DATA UNDER STUDY ▸
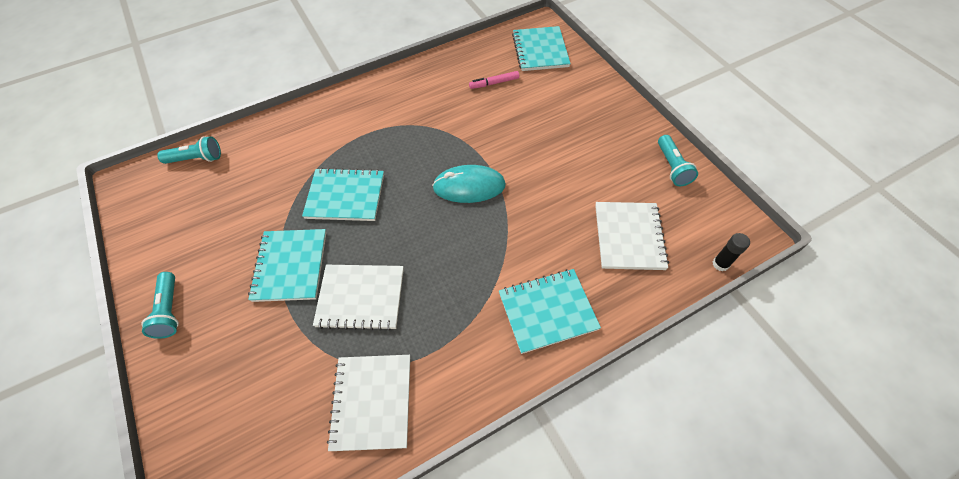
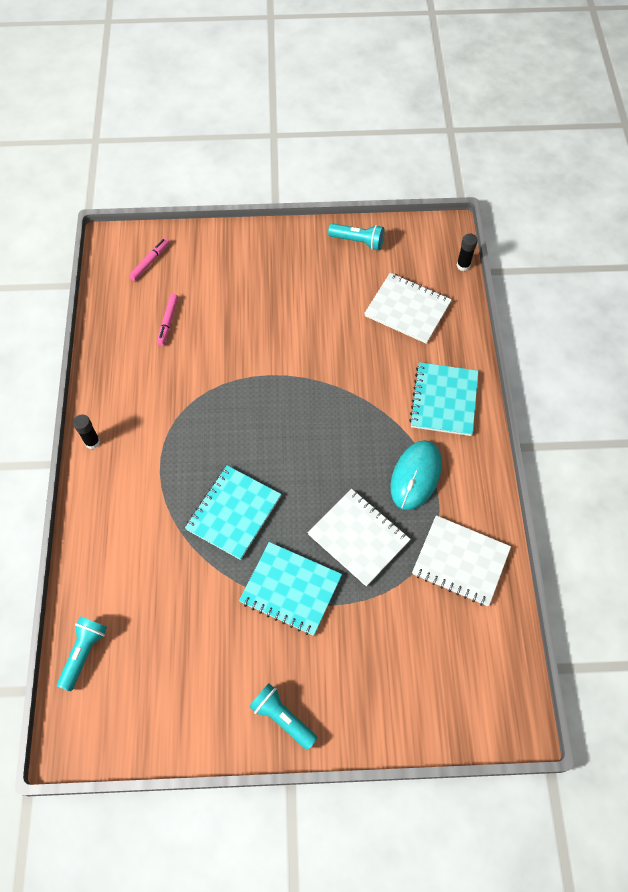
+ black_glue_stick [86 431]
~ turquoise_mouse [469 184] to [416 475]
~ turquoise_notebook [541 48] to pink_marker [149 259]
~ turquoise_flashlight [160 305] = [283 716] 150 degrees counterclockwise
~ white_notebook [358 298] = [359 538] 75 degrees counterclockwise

EXERCISE INSTRUCTIONS ▸ The final stretch of the listing, from the line containing "150 degrees counterclockwise" through its last line, both included, is to be output exactly and by itself.

PROBLEM SOLUTION ▸
~ turquoise_flashlight [160 305] = [283 716] 150 degrees counterclockwise
~ white_notebook [358 298] = [359 538] 75 degrees counterclockwise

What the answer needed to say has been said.